Copy the following data exactly and drop the pictures.

###

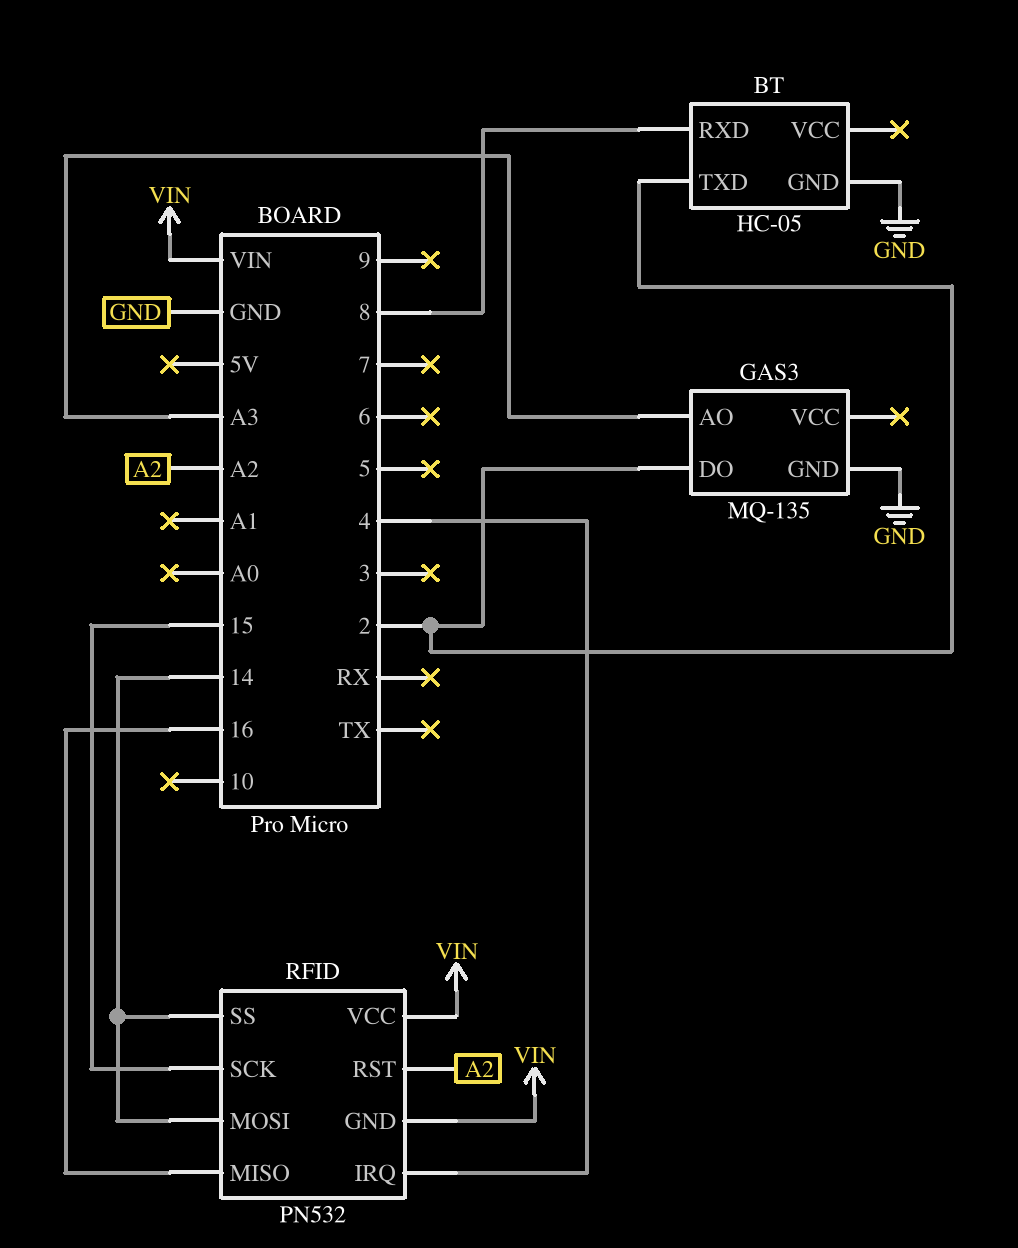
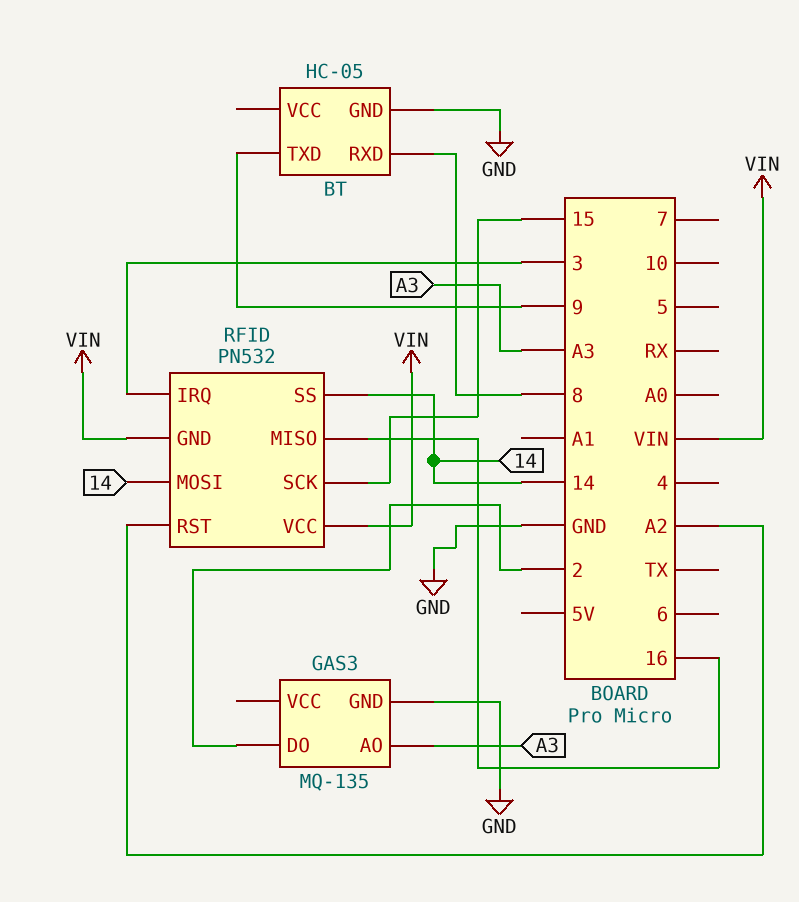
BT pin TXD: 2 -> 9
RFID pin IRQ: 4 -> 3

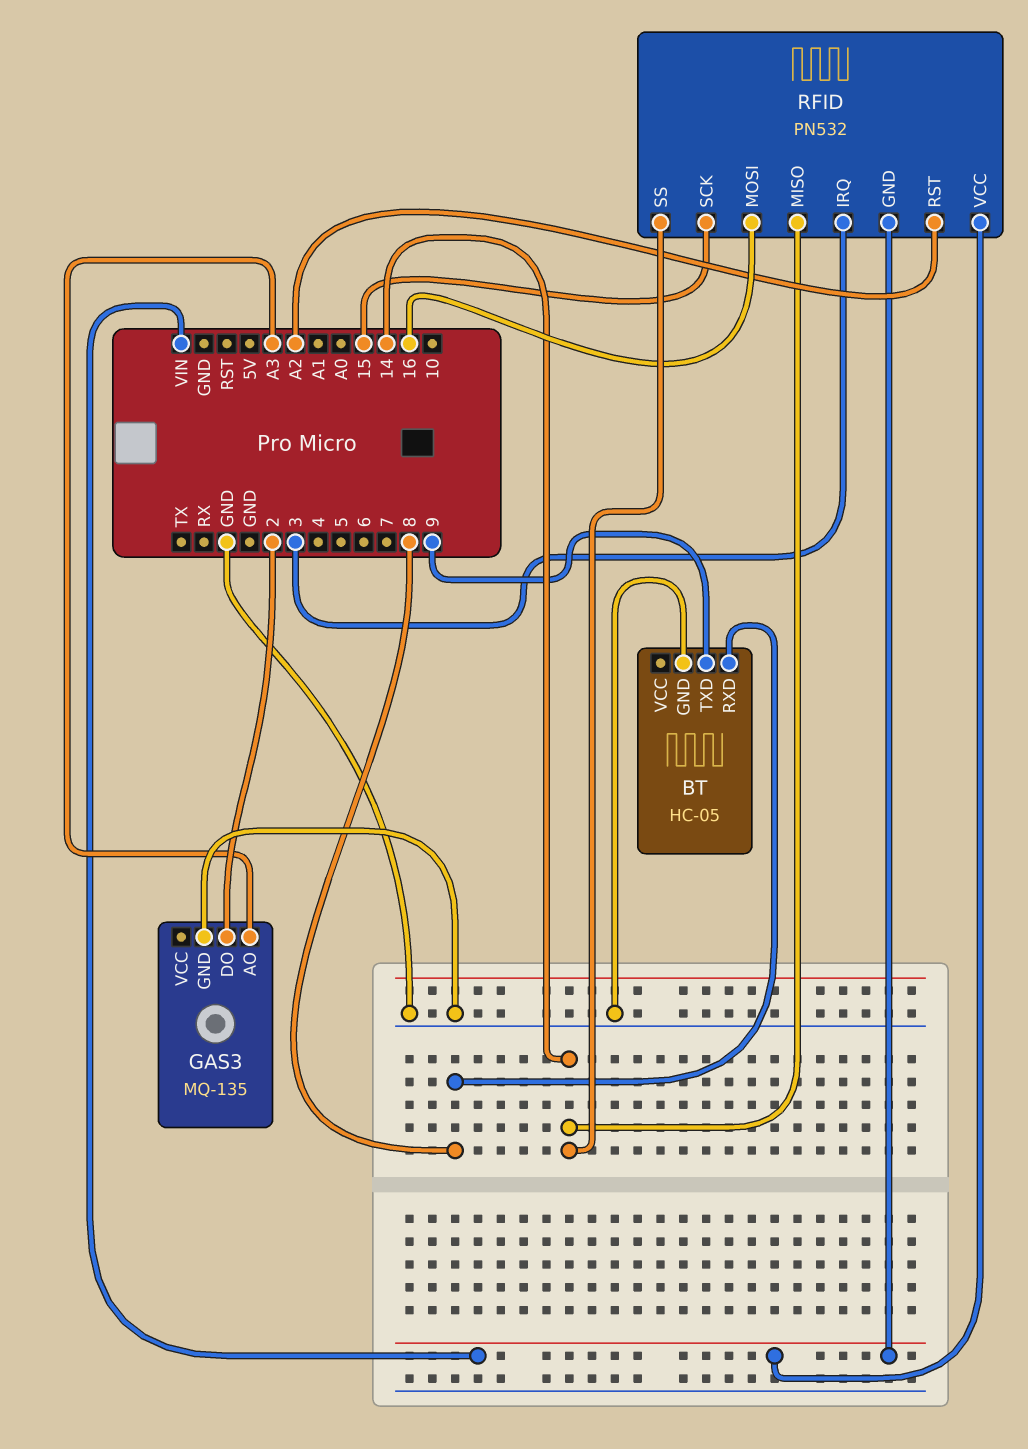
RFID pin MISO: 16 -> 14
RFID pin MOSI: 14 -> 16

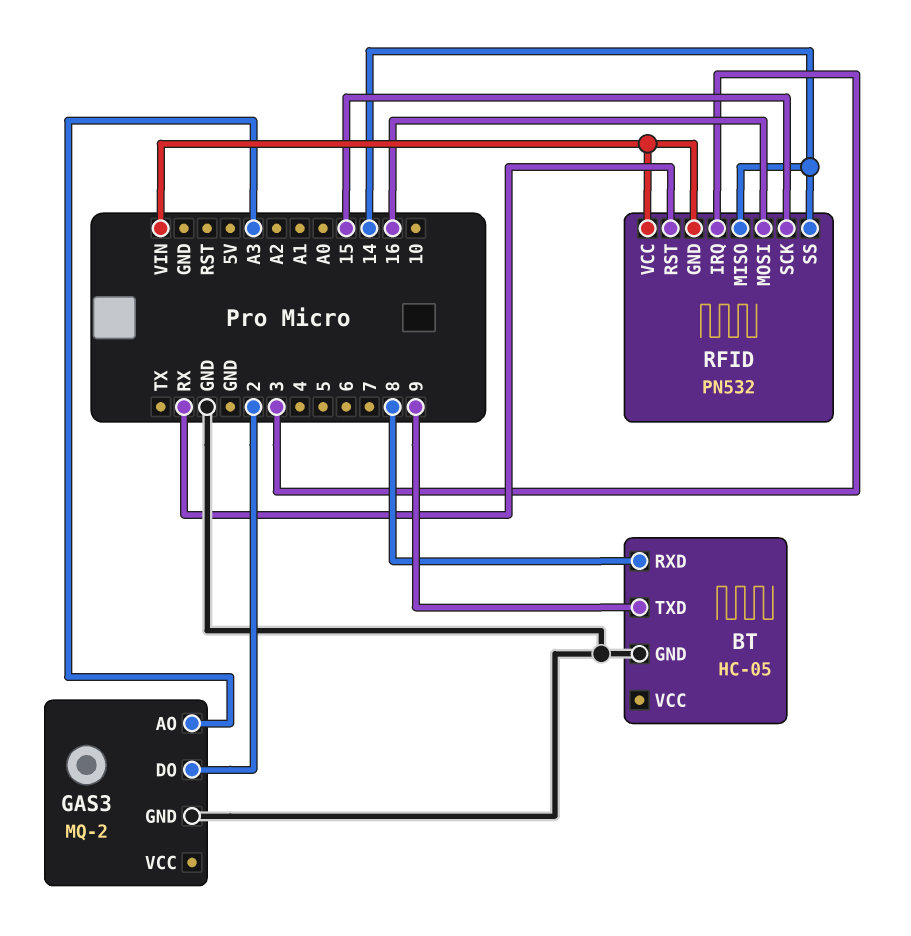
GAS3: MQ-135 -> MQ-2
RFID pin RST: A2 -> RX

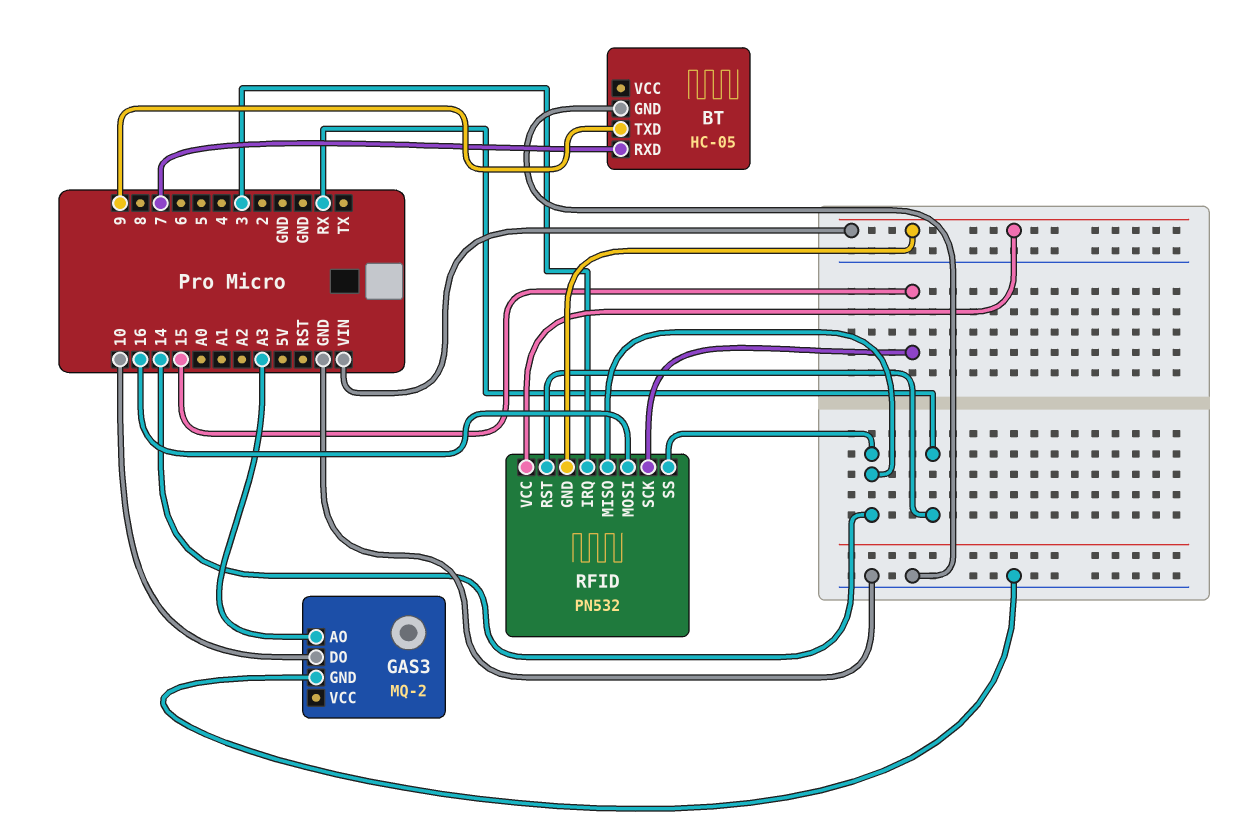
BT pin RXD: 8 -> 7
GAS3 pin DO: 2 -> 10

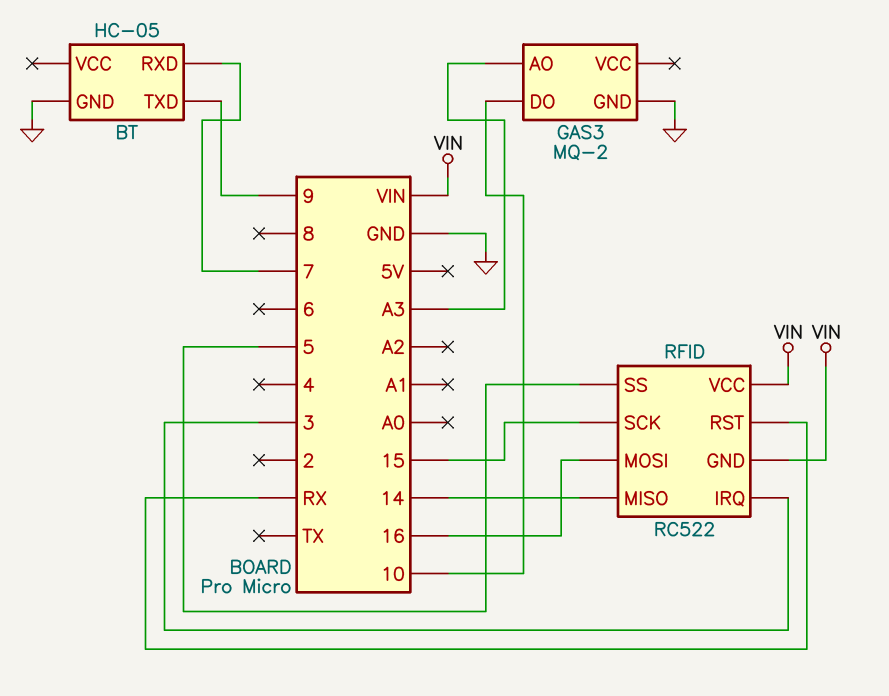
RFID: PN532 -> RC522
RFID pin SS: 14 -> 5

###

* Response
BT pin TXD: 2 -> 9
RFID pin IRQ: 4 -> 3

RFID pin MISO: 16 -> 14
RFID pin MOSI: 14 -> 16

GAS3: MQ-135 -> MQ-2
RFID pin RST: A2 -> RX

BT pin RXD: 8 -> 7
GAS3 pin DO: 2 -> 10

RFID: PN532 -> RC522
RFID pin SS: 14 -> 5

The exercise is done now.